Recorded information:
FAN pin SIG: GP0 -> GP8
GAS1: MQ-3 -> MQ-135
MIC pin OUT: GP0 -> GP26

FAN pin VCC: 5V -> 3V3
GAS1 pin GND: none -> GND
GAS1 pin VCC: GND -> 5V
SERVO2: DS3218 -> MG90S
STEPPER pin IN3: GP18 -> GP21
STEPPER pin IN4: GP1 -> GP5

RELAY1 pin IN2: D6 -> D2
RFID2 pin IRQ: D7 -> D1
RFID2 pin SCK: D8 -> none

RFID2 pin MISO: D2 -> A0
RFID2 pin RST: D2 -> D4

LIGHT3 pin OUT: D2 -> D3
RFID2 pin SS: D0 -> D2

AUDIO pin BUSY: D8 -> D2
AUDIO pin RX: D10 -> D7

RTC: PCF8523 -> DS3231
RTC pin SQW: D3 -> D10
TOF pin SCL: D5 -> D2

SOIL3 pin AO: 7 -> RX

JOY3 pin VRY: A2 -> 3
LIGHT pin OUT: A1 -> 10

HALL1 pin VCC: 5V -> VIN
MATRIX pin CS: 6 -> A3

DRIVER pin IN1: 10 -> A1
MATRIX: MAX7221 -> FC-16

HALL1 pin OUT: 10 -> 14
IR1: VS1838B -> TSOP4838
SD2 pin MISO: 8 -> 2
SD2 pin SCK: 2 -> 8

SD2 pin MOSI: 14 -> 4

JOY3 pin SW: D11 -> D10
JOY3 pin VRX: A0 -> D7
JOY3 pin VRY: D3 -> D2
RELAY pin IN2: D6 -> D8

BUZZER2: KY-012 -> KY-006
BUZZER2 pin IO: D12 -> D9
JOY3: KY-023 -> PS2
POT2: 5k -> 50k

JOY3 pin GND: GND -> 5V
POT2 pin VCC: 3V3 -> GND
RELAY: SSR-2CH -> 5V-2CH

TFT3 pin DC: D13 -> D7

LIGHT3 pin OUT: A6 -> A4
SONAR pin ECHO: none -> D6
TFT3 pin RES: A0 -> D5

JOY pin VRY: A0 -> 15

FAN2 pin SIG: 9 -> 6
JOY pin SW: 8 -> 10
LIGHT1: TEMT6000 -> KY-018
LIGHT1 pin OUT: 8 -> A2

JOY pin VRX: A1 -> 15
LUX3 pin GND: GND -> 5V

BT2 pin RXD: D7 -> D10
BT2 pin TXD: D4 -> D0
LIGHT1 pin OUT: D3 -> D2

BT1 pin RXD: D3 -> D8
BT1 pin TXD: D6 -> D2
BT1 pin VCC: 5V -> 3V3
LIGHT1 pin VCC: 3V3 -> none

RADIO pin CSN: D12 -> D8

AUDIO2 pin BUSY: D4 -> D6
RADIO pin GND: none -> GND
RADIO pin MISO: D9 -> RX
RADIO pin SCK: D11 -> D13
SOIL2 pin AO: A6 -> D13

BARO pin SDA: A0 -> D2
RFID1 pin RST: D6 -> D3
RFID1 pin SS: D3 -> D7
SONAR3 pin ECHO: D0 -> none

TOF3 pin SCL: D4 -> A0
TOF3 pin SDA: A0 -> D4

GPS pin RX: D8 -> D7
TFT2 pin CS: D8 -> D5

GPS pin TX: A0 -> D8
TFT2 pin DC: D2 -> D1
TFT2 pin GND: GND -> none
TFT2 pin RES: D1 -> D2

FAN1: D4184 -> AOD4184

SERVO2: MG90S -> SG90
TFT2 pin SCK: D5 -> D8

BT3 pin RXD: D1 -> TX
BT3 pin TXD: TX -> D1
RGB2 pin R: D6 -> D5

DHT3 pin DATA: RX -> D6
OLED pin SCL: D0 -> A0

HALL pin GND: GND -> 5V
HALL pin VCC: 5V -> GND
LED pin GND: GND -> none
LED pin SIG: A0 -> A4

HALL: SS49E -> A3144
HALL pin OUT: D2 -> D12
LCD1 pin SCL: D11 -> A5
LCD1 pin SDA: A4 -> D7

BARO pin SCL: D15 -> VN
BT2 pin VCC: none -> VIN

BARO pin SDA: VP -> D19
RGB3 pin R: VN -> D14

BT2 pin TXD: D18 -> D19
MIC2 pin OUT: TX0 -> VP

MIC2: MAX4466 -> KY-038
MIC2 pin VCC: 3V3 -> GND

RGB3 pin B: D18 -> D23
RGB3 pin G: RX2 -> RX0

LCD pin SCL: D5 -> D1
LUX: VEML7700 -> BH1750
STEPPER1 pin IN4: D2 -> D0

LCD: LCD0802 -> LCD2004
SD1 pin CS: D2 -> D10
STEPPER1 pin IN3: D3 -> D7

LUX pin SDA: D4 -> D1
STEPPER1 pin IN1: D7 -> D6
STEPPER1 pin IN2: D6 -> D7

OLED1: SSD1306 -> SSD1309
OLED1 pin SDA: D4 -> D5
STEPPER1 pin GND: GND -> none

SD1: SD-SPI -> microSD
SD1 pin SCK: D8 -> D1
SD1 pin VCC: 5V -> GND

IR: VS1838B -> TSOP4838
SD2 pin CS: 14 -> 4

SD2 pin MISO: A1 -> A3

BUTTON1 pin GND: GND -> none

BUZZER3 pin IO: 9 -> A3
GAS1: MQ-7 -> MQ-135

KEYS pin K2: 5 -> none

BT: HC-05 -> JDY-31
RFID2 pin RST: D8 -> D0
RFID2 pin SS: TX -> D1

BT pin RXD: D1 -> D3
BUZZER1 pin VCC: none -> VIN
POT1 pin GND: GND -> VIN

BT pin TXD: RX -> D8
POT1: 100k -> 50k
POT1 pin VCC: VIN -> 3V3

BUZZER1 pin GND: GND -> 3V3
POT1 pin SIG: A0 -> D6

Assignment:
Which lines above run from the one containing "RFID2 pin SS: D0 -> D2" down to the one containing "POT2: 5k -> 50k"? Repeat exactly those, both ends included, and nothing else.

Solution below:
RFID2 pin SS: D0 -> D2

AUDIO pin BUSY: D8 -> D2
AUDIO pin RX: D10 -> D7

RTC: PCF8523 -> DS3231
RTC pin SQW: D3 -> D10
TOF pin SCL: D5 -> D2

SOIL3 pin AO: 7 -> RX

JOY3 pin VRY: A2 -> 3
LIGHT pin OUT: A1 -> 10

HALL1 pin VCC: 5V -> VIN
MATRIX pin CS: 6 -> A3

DRIVER pin IN1: 10 -> A1
MATRIX: MAX7221 -> FC-16

HALL1 pin OUT: 10 -> 14
IR1: VS1838B -> TSOP4838
SD2 pin MISO: 8 -> 2
SD2 pin SCK: 2 -> 8

SD2 pin MOSI: 14 -> 4

JOY3 pin SW: D11 -> D10
JOY3 pin VRX: A0 -> D7
JOY3 pin VRY: D3 -> D2
RELAY pin IN2: D6 -> D8

BUZZER2: KY-012 -> KY-006
BUZZER2 pin IO: D12 -> D9
JOY3: KY-023 -> PS2
POT2: 5k -> 50k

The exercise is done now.